(MATERIALS PROVIDED):
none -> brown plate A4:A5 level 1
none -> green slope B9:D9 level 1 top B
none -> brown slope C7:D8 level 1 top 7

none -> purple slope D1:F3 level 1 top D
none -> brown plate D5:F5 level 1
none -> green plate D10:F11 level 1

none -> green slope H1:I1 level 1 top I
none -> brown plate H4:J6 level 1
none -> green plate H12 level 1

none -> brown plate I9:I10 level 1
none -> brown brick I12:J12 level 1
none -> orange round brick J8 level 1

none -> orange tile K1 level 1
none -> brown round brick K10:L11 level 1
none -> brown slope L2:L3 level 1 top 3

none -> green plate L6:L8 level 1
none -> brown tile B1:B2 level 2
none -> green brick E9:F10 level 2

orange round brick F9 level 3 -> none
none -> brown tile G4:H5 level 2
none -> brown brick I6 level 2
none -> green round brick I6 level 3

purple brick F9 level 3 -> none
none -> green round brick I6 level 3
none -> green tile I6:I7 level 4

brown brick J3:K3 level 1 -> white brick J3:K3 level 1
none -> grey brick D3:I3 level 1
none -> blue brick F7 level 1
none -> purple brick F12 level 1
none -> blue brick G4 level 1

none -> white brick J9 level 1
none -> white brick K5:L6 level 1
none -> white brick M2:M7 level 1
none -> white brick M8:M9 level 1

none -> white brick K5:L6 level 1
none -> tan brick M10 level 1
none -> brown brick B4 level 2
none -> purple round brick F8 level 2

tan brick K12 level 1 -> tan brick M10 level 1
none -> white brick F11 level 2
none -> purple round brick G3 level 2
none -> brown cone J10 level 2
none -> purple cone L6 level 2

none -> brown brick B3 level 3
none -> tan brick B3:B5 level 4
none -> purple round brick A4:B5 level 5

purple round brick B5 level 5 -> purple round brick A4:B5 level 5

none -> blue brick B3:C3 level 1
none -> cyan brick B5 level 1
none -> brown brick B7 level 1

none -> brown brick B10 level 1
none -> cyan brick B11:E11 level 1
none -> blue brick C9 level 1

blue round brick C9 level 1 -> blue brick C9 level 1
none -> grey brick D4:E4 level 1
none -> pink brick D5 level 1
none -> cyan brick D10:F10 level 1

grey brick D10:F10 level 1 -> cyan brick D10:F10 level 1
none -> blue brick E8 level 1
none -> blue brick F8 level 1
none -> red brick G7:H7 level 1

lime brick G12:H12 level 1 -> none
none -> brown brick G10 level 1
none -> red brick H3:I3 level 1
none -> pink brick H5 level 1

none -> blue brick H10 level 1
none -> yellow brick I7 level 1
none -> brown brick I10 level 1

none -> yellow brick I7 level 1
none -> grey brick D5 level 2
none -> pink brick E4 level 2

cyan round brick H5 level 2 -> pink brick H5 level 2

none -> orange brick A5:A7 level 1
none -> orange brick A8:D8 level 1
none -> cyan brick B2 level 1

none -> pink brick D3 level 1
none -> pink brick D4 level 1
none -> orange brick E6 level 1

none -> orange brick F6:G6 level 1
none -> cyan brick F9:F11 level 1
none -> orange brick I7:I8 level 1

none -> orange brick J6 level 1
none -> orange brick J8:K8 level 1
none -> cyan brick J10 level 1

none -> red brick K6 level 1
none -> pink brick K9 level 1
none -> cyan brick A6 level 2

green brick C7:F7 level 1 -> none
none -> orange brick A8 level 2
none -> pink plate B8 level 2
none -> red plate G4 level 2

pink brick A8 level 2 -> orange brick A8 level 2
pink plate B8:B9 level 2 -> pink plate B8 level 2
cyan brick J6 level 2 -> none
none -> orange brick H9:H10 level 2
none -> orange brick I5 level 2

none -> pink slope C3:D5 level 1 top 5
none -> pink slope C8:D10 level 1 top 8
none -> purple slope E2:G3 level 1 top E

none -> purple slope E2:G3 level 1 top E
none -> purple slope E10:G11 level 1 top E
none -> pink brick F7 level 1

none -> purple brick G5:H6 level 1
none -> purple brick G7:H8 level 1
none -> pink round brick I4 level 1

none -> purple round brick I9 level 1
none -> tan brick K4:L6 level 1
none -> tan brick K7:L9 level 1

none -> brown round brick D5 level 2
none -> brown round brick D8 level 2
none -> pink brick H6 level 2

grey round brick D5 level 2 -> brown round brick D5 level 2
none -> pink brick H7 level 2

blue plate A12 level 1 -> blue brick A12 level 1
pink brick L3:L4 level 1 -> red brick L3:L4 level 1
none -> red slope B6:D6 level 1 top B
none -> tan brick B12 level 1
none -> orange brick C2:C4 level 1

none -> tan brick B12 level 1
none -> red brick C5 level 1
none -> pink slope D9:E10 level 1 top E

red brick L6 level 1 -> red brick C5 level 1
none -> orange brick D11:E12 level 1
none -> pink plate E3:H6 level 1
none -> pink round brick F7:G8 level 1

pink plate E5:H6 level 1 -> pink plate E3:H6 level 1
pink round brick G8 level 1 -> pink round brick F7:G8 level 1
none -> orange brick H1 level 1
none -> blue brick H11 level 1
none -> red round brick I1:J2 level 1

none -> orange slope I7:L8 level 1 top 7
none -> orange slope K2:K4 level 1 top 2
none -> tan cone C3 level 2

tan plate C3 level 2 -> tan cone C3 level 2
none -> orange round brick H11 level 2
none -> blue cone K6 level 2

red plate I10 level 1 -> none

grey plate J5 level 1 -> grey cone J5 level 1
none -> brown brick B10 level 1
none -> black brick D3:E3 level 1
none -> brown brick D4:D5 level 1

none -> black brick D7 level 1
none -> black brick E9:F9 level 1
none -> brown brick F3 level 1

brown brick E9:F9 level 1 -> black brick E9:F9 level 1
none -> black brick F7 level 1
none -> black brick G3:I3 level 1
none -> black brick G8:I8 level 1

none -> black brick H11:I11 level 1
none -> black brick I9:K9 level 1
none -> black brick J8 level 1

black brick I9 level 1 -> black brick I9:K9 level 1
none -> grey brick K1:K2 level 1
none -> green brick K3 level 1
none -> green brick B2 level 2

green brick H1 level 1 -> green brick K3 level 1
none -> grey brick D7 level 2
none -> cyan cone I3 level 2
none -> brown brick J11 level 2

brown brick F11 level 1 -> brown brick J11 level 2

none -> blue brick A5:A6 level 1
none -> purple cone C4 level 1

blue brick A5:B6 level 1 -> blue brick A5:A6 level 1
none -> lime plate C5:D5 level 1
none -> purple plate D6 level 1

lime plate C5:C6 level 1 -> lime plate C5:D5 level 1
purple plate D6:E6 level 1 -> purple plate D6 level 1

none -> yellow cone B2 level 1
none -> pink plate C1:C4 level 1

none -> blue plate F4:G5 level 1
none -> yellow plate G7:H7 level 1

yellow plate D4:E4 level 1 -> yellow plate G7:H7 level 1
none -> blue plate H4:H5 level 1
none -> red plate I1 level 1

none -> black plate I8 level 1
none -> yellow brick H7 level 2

(AIM OF THE TASK):
From the listing above, collect each line in which the string "tile" appears.

(SOLUTION TO THIS TASK):
none -> orange tile K1 level 1
none -> brown tile B1:B2 level 2
none -> brown tile G4:H5 level 2
none -> green tile I6:I7 level 4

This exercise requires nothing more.